» **Required action**
Only one stretch of the listing below is wanted. Give it again exactly, from the line with "R208: 2.2k (N22, U201/IO0)" through the line with "IC38: buffer (in".

» **The input**
+-------+

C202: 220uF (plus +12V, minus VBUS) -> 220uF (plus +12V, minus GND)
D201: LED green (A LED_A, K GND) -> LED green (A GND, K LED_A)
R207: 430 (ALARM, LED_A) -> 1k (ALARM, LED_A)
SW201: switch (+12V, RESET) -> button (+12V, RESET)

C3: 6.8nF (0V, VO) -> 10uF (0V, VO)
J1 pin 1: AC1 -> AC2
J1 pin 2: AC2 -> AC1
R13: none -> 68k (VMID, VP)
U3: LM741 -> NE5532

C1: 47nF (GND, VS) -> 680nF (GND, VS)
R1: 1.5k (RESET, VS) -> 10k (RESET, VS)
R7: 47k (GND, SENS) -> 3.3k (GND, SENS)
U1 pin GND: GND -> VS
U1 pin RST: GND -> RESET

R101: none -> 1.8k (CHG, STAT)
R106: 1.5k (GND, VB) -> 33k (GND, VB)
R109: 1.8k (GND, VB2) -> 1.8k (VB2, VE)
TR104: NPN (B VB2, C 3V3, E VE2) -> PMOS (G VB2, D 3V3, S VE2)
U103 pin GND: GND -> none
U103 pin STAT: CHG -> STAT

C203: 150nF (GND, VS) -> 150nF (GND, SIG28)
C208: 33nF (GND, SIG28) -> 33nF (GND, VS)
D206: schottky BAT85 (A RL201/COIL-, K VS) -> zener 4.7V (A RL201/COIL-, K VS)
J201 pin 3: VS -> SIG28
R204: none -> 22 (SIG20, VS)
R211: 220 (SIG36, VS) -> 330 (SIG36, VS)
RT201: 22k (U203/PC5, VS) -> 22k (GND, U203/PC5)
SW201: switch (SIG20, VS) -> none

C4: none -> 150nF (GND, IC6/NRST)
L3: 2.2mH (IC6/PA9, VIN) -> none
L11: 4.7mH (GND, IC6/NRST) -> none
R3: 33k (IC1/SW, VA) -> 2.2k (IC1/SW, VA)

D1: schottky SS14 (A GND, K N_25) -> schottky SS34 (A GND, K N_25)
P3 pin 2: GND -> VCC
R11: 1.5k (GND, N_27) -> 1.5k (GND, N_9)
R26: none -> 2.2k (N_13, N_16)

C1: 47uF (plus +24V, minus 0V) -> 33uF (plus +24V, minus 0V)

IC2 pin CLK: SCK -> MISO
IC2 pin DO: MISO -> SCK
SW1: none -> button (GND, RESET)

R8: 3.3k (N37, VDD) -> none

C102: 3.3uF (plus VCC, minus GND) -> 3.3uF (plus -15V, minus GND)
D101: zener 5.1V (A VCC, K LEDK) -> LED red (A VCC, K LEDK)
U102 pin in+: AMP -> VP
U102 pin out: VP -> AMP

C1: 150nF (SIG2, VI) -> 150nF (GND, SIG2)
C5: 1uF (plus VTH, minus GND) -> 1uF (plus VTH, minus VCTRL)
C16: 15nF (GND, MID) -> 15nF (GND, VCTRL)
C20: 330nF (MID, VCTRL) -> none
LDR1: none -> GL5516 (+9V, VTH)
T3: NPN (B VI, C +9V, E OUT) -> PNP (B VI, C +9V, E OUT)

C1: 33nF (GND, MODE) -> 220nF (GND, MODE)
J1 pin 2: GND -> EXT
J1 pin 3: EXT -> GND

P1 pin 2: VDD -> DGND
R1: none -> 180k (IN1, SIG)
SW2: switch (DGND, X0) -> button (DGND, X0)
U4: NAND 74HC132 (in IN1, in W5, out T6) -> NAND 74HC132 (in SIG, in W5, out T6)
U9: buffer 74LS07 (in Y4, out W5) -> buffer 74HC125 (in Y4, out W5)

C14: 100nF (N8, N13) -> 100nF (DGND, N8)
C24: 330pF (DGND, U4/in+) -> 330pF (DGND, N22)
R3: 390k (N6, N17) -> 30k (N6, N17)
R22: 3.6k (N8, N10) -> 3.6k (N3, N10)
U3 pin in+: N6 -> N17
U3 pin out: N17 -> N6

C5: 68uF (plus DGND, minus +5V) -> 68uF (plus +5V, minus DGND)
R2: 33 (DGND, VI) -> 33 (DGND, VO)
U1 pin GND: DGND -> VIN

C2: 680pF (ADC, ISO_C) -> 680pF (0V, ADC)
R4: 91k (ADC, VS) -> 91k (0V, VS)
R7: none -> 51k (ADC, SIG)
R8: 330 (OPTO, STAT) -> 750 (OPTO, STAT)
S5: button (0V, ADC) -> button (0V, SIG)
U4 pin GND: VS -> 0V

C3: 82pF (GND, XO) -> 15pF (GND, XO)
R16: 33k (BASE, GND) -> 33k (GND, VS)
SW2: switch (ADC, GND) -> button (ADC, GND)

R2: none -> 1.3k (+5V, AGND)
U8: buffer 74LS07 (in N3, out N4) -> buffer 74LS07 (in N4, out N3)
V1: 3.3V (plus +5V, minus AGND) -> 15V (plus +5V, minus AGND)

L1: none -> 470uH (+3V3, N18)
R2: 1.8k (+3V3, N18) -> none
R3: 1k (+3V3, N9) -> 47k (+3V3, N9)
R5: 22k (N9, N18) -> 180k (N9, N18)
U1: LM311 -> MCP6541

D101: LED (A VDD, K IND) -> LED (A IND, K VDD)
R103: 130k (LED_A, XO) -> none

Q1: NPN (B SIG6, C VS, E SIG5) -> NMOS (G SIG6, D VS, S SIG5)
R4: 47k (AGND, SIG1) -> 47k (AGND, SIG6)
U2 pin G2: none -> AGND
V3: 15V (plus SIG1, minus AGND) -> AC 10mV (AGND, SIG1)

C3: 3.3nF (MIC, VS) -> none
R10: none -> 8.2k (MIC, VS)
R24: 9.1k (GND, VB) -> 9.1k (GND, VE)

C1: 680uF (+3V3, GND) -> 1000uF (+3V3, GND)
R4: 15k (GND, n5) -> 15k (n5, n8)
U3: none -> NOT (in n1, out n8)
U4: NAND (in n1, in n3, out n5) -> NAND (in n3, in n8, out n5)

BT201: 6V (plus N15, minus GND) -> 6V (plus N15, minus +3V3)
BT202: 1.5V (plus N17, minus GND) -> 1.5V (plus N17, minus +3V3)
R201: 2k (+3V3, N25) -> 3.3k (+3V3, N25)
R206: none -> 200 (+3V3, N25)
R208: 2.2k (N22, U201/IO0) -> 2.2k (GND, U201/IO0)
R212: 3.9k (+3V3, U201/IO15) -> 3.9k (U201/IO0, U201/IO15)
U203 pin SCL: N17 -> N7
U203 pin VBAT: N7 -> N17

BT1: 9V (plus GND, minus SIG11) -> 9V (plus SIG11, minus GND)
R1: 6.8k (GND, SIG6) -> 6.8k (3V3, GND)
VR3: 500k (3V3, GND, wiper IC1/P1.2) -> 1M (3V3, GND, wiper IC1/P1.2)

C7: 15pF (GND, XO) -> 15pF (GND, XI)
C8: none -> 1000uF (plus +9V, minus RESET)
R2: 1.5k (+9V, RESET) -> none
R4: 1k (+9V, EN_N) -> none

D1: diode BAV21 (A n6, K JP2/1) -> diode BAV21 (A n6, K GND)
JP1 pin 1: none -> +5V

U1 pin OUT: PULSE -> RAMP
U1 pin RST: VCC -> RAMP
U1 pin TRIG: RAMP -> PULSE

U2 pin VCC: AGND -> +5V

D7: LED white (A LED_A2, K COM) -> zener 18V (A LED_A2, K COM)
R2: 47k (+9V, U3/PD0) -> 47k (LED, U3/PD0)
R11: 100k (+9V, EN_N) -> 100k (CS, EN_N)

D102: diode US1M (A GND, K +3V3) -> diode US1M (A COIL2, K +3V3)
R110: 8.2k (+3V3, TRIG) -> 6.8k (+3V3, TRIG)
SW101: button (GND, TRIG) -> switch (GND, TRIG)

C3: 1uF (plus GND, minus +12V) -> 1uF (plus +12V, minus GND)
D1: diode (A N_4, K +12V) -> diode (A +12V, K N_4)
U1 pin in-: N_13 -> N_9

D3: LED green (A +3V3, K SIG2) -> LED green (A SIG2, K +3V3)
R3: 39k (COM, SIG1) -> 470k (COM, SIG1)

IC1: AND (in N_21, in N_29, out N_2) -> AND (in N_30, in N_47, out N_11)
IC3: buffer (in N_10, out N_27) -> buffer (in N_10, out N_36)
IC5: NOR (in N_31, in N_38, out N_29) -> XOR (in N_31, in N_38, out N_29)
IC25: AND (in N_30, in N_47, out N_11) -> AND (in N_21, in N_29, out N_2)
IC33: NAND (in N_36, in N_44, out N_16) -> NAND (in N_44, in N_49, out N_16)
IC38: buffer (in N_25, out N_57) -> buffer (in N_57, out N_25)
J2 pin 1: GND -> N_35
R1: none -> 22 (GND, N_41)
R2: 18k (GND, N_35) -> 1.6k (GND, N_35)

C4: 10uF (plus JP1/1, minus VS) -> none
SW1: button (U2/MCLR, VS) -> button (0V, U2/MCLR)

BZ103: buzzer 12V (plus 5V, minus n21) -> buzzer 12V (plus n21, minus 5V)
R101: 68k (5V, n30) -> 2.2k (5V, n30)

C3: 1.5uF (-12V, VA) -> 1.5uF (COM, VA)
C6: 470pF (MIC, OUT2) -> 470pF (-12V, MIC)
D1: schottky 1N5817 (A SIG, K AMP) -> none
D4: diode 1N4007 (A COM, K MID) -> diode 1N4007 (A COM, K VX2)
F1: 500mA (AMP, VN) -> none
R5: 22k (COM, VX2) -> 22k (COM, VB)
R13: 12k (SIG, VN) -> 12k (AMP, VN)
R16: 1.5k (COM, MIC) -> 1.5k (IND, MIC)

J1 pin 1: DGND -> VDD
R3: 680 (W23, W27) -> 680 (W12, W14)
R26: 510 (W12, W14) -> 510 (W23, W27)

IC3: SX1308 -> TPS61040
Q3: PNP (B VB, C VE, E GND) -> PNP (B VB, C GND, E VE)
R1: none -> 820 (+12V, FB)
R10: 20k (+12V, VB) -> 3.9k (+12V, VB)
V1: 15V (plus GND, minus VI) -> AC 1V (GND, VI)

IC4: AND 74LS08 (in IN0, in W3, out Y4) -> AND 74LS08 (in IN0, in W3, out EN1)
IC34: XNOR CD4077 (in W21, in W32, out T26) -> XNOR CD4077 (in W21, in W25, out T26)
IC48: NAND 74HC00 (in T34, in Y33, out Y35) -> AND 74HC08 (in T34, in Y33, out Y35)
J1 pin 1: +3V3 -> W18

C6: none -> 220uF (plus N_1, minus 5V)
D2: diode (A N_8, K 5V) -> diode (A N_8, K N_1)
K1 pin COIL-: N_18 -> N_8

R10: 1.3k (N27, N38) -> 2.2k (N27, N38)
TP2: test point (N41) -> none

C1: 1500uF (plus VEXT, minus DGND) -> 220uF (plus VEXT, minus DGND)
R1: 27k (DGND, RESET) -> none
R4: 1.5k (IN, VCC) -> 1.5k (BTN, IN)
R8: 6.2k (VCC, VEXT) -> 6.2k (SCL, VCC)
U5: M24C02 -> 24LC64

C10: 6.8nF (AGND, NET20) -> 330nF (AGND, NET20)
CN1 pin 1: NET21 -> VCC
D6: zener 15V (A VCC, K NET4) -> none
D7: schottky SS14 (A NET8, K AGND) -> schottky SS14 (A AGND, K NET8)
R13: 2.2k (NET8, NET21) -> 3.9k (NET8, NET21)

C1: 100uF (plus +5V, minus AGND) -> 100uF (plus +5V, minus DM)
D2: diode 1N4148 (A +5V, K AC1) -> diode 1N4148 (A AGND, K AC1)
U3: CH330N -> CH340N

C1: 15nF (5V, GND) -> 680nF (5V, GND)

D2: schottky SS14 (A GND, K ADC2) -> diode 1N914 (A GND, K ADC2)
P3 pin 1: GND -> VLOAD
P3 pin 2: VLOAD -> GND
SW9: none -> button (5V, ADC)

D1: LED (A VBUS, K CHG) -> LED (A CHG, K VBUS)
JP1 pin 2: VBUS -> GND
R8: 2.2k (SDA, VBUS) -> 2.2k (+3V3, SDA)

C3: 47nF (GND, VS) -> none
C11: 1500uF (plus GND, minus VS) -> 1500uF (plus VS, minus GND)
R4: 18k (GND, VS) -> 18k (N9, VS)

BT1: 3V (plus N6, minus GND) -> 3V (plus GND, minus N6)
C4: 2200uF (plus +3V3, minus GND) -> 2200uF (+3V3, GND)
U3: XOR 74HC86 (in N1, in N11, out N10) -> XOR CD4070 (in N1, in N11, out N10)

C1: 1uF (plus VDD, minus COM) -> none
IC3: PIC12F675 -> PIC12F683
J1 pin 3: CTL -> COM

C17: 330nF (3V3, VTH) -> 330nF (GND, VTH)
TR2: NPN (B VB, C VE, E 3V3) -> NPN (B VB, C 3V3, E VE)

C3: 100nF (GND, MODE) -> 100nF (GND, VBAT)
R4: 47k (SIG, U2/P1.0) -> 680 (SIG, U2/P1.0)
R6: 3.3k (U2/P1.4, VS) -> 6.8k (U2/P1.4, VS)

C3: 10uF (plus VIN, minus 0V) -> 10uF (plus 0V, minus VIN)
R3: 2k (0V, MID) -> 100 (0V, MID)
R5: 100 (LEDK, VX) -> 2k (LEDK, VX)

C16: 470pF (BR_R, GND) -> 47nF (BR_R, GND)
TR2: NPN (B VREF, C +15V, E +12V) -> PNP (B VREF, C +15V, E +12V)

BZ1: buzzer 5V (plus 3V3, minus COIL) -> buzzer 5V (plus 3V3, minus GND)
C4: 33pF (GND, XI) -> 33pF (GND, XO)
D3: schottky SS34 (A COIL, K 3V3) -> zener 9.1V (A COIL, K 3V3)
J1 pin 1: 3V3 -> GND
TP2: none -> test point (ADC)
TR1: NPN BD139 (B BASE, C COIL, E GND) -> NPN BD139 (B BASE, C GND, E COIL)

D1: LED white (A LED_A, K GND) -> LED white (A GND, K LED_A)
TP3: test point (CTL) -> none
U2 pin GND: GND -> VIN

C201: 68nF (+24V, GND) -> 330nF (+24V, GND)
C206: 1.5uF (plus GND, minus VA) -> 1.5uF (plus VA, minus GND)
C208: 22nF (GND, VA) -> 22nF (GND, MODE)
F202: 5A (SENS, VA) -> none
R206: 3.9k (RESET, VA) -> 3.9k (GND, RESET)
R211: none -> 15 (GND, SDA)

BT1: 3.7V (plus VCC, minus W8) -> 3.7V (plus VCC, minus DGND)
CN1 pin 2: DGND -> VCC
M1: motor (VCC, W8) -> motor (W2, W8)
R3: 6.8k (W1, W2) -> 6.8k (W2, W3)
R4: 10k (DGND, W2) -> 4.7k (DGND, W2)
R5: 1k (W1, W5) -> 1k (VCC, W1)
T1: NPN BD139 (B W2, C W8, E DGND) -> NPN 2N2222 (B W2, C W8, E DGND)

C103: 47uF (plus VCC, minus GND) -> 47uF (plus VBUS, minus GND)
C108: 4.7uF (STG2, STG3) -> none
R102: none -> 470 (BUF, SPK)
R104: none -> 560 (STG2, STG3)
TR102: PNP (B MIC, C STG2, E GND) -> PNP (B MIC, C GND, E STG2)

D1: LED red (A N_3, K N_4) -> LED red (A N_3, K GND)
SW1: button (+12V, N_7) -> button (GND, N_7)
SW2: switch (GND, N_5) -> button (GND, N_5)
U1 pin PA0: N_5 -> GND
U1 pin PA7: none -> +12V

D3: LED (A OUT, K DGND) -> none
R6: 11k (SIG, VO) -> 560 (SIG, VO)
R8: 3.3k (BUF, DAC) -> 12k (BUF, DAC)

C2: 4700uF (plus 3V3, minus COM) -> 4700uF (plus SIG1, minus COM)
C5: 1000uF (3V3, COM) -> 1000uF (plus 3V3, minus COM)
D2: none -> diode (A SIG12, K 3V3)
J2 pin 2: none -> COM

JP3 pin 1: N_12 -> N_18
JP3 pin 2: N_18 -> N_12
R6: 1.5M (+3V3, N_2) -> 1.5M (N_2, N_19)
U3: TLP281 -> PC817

+-------+

» **Result of this exercise**
R208: 2.2k (N22, U201/IO0) -> 2.2k (GND, U201/IO0)
R212: 3.9k (+3V3, U201/IO15) -> 3.9k (U201/IO0, U201/IO15)
U203 pin SCL: N17 -> N7
U203 pin VBAT: N7 -> N17

BT1: 9V (plus GND, minus SIG11) -> 9V (plus SIG11, minus GND)
R1: 6.8k (GND, SIG6) -> 6.8k (3V3, GND)
VR3: 500k (3V3, GND, wiper IC1/P1.2) -> 1M (3V3, GND, wiper IC1/P1.2)

C7: 15pF (GND, XO) -> 15pF (GND, XI)
C8: none -> 1000uF (plus +9V, minus RESET)
R2: 1.5k (+9V, RESET) -> none
R4: 1k (+9V, EN_N) -> none

D1: diode BAV21 (A n6, K JP2/1) -> diode BAV21 (A n6, K GND)
JP1 pin 1: none -> +5V

U1 pin OUT: PULSE -> RAMP
U1 pin RST: VCC -> RAMP
U1 pin TRIG: RAMP -> PULSE

U2 pin VCC: AGND -> +5V

D7: LED white (A LED_A2, K COM) -> zener 18V (A LED_A2, K COM)
R2: 47k (+9V, U3/PD0) -> 47k (LED, U3/PD0)
R11: 100k (+9V, EN_N) -> 100k (CS, EN_N)

D102: diode US1M (A GND, K +3V3) -> diode US1M (A COIL2, K +3V3)
R110: 8.2k (+3V3, TRIG) -> 6.8k (+3V3, TRIG)
SW101: button (GND, TRIG) -> switch (GND, TRIG)

C3: 1uF (plus GND, minus +12V) -> 1uF (plus +12V, minus GND)
D1: diode (A N_4, K +12V) -> diode (A +12V, K N_4)
U1 pin in-: N_13 -> N_9

D3: LED green (A +3V3, K SIG2) -> LED green (A SIG2, K +3V3)
R3: 39k (COM, SIG1) -> 470k (COM, SIG1)

IC1: AND (in N_21, in N_29, out N_2) -> AND (in N_30, in N_47, out N_11)
IC3: buffer (in N_10, out N_27) -> buffer (in N_10, out N_36)
IC5: NOR (in N_31, in N_38, out N_29) -> XOR (in N_31, in N_38, out N_29)
IC25: AND (in N_30, in N_47, out N_11) -> AND (in N_21, in N_29, out N_2)
IC33: NAND (in N_36, in N_44, out N_16) -> NAND (in N_44, in N_49, out N_16)
IC38: buffer (in N_25, out N_57) -> buffer (in N_57, out N_25)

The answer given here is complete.